■ **INFORMATION PROVIDED**
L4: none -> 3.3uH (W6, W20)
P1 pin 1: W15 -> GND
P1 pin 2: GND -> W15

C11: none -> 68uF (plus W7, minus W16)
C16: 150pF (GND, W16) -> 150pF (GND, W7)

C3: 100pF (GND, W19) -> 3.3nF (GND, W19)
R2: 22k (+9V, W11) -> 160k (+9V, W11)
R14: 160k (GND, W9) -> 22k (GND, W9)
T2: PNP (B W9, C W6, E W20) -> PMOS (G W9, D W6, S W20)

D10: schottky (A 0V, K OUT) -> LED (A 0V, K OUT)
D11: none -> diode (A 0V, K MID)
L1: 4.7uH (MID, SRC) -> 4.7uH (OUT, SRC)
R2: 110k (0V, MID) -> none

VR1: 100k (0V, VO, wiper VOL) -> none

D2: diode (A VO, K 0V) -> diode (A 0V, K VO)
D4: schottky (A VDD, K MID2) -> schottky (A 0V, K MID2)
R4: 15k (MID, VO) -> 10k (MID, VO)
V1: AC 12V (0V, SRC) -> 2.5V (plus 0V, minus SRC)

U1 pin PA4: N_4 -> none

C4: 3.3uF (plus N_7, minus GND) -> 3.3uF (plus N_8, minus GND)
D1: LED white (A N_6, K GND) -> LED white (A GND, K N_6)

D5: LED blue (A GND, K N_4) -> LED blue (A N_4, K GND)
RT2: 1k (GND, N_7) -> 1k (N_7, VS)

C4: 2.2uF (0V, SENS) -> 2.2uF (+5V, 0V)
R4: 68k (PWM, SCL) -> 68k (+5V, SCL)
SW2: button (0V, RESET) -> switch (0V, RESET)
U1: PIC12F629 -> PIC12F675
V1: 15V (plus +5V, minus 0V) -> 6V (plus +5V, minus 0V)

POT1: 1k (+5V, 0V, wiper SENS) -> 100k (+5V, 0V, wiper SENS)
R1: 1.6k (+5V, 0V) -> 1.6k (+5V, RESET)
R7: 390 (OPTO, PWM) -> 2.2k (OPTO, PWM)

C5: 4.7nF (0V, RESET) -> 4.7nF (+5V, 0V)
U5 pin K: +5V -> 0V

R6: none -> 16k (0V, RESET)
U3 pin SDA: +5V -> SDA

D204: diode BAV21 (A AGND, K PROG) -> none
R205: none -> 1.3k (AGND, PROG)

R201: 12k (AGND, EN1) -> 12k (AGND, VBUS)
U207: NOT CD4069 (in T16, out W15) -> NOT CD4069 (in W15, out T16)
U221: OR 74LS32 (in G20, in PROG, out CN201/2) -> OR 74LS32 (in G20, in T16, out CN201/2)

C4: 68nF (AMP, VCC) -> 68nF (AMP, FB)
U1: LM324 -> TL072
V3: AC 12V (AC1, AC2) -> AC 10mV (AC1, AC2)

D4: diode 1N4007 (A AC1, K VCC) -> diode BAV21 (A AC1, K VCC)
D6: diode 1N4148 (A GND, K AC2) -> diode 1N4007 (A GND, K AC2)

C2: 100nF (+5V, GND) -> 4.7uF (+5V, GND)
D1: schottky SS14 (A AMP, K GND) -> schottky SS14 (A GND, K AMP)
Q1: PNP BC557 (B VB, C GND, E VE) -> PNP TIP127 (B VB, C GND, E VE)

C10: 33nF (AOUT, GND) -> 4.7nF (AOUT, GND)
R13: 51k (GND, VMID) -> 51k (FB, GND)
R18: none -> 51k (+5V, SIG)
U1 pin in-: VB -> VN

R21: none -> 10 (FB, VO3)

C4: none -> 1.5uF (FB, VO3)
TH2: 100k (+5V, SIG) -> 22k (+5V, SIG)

■ **BRIEF**
Among the entries above, the lines between the ones containing "D4: schottky (A" and "U3 pin SDA: +5V -> SDA", inclusive, are to be transcribed exactly. No other line is to be given.

■ **THE ANSWER**
D4: schottky (A VDD, K MID2) -> schottky (A 0V, K MID2)
R4: 15k (MID, VO) -> 10k (MID, VO)
V1: AC 12V (0V, SRC) -> 2.5V (plus 0V, minus SRC)

U1 pin PA4: N_4 -> none

C4: 3.3uF (plus N_7, minus GND) -> 3.3uF (plus N_8, minus GND)
D1: LED white (A N_6, K GND) -> LED white (A GND, K N_6)

D5: LED blue (A GND, K N_4) -> LED blue (A N_4, K GND)
RT2: 1k (GND, N_7) -> 1k (N_7, VS)

C4: 2.2uF (0V, SENS) -> 2.2uF (+5V, 0V)
R4: 68k (PWM, SCL) -> 68k (+5V, SCL)
SW2: button (0V, RESET) -> switch (0V, RESET)
U1: PIC12F629 -> PIC12F675
V1: 15V (plus +5V, minus 0V) -> 6V (plus +5V, minus 0V)

POT1: 1k (+5V, 0V, wiper SENS) -> 100k (+5V, 0V, wiper SENS)
R1: 1.6k (+5V, 0V) -> 1.6k (+5V, RESET)
R7: 390 (OPTO, PWM) -> 2.2k (OPTO, PWM)

C5: 4.7nF (0V, RESET) -> 4.7nF (+5V, 0V)
U5 pin K: +5V -> 0V

R6: none -> 16k (0V, RESET)
U3 pin SDA: +5V -> SDA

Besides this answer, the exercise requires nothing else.